(Saved data entries)
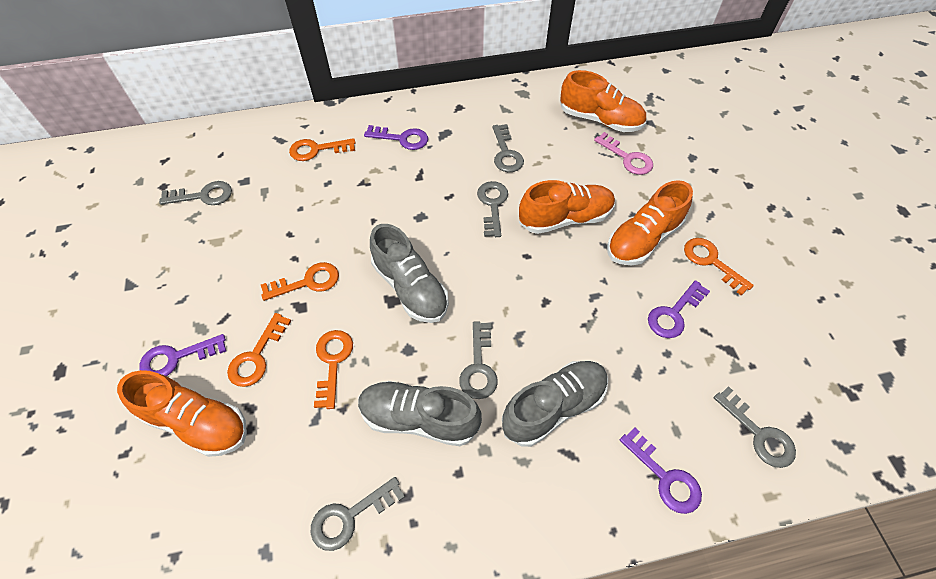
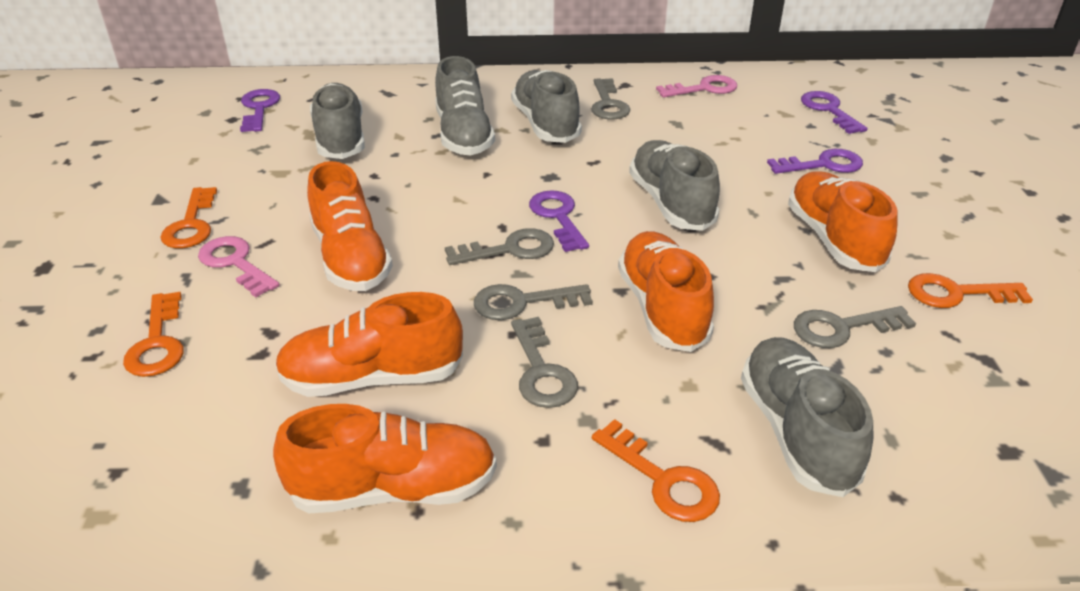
grey key: 6 -> 5
grey shoe: 3 -> 5
orange key: 5 -> 4
orange shoe: 4 -> 5
pink key: 1 -> 2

DIRECTIONS
Write every entry out again exactly, dropping the pictures.

WORKED SOLUTION
grey key: 6 -> 5
grey shoe: 3 -> 5
orange key: 5 -> 4
orange shoe: 4 -> 5
pink key: 1 -> 2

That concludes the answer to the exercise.